**TASK PROMPT:**
Repeat the records. Each line must match exactly.

__________________________________________________

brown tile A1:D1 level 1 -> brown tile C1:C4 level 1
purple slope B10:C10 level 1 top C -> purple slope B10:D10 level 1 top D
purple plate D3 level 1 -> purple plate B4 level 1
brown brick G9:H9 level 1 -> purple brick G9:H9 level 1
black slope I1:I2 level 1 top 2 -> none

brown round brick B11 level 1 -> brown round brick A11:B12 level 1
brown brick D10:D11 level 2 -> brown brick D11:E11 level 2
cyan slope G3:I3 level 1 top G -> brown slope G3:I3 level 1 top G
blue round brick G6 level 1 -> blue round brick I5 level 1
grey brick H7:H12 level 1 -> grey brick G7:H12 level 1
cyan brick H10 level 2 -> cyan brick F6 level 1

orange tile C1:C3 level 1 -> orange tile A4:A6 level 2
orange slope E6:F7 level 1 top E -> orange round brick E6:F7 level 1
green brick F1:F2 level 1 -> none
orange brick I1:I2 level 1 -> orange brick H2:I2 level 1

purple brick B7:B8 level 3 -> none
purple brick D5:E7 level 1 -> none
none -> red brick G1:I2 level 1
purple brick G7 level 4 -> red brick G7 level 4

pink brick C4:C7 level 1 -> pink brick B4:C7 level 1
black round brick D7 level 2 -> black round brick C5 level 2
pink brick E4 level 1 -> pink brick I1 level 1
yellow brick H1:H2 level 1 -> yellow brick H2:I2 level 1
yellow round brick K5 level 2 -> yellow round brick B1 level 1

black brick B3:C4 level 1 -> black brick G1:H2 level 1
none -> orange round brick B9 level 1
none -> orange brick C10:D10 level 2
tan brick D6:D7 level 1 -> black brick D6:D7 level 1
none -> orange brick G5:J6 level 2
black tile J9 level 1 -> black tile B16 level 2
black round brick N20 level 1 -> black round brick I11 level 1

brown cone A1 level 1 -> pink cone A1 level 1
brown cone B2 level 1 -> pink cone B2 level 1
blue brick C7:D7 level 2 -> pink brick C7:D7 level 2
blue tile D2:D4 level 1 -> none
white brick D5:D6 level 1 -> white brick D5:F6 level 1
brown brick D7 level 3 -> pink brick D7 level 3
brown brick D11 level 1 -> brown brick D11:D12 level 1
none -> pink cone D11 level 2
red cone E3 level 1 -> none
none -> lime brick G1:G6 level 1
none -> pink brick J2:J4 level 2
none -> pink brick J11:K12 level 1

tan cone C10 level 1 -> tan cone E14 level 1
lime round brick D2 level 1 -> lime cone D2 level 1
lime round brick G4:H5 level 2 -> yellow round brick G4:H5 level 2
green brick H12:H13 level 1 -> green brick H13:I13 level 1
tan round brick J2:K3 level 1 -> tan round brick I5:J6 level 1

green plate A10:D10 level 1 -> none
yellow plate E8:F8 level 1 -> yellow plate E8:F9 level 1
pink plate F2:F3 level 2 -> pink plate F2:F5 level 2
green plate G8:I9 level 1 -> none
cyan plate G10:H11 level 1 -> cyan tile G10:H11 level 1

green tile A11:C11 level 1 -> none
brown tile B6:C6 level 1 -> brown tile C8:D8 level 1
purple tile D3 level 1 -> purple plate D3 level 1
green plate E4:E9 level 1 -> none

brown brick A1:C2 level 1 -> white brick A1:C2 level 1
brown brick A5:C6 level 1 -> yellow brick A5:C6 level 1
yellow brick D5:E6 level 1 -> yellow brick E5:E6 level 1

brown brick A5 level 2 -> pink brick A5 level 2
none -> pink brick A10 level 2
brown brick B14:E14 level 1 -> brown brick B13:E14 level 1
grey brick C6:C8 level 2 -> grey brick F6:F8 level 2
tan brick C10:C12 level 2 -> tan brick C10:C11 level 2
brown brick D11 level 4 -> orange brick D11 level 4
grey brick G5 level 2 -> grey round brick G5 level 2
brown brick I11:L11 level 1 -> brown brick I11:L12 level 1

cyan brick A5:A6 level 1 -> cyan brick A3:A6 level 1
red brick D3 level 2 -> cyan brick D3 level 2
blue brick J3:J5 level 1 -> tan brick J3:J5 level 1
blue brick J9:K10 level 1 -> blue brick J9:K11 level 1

__________________________________________________

**RESPONSE TO THIS EXERCISE:**
brown tile A1:D1 level 1 -> brown tile C1:C4 level 1
purple slope B10:C10 level 1 top C -> purple slope B10:D10 level 1 top D
purple plate D3 level 1 -> purple plate B4 level 1
brown brick G9:H9 level 1 -> purple brick G9:H9 level 1
black slope I1:I2 level 1 top 2 -> none

brown round brick B11 level 1 -> brown round brick A11:B12 level 1
brown brick D10:D11 level 2 -> brown brick D11:E11 level 2
cyan slope G3:I3 level 1 top G -> brown slope G3:I3 level 1 top G
blue round brick G6 level 1 -> blue round brick I5 level 1
grey brick H7:H12 level 1 -> grey brick G7:H12 level 1
cyan brick H10 level 2 -> cyan brick F6 level 1

orange tile C1:C3 level 1 -> orange tile A4:A6 level 2
orange slope E6:F7 level 1 top E -> orange round brick E6:F7 level 1
green brick F1:F2 level 1 -> none
orange brick I1:I2 level 1 -> orange brick H2:I2 level 1

purple brick B7:B8 level 3 -> none
purple brick D5:E7 level 1 -> none
none -> red brick G1:I2 level 1
purple brick G7 level 4 -> red brick G7 level 4

pink brick C4:C7 level 1 -> pink brick B4:C7 level 1
black round brick D7 level 2 -> black round brick C5 level 2
pink brick E4 level 1 -> pink brick I1 level 1
yellow brick H1:H2 level 1 -> yellow brick H2:I2 level 1
yellow round brick K5 level 2 -> yellow round brick B1 level 1

black brick B3:C4 level 1 -> black brick G1:H2 level 1
none -> orange round brick B9 level 1
none -> orange brick C10:D10 level 2
tan brick D6:D7 level 1 -> black brick D6:D7 level 1
none -> orange brick G5:J6 level 2
black tile J9 level 1 -> black tile B16 level 2
black round brick N20 level 1 -> black round brick I11 level 1

brown cone A1 level 1 -> pink cone A1 level 1
brown cone B2 level 1 -> pink cone B2 level 1
blue brick C7:D7 level 2 -> pink brick C7:D7 level 2
blue tile D2:D4 level 1 -> none
white brick D5:D6 level 1 -> white brick D5:F6 level 1
brown brick D7 level 3 -> pink brick D7 level 3
brown brick D11 level 1 -> brown brick D11:D12 level 1
none -> pink cone D11 level 2
red cone E3 level 1 -> none
none -> lime brick G1:G6 level 1
none -> pink brick J2:J4 level 2
none -> pink brick J11:K12 level 1

tan cone C10 level 1 -> tan cone E14 level 1
lime round brick D2 level 1 -> lime cone D2 level 1
lime round brick G4:H5 level 2 -> yellow round brick G4:H5 level 2
green brick H12:H13 level 1 -> green brick H13:I13 level 1
tan round brick J2:K3 level 1 -> tan round brick I5:J6 level 1

green plate A10:D10 level 1 -> none
yellow plate E8:F8 level 1 -> yellow plate E8:F9 level 1
pink plate F2:F3 level 2 -> pink plate F2:F5 level 2
green plate G8:I9 level 1 -> none
cyan plate G10:H11 level 1 -> cyan tile G10:H11 level 1

green tile A11:C11 level 1 -> none
brown tile B6:C6 level 1 -> brown tile C8:D8 level 1
purple tile D3 level 1 -> purple plate D3 level 1
green plate E4:E9 level 1 -> none

brown brick A1:C2 level 1 -> white brick A1:C2 level 1
brown brick A5:C6 level 1 -> yellow brick A5:C6 level 1
yellow brick D5:E6 level 1 -> yellow brick E5:E6 level 1

brown brick A5 level 2 -> pink brick A5 level 2
none -> pink brick A10 level 2
brown brick B14:E14 level 1 -> brown brick B13:E14 level 1
grey brick C6:C8 level 2 -> grey brick F6:F8 level 2
tan brick C10:C12 level 2 -> tan brick C10:C11 level 2
brown brick D11 level 4 -> orange brick D11 level 4
grey brick G5 level 2 -> grey round brick G5 level 2
brown brick I11:L11 level 1 -> brown brick I11:L12 level 1

cyan brick A5:A6 level 1 -> cyan brick A3:A6 level 1
red brick D3 level 2 -> cyan brick D3 level 2
blue brick J3:J5 level 1 -> tan brick J3:J5 level 1
blue brick J9:K10 level 1 -> blue brick J9:K11 level 1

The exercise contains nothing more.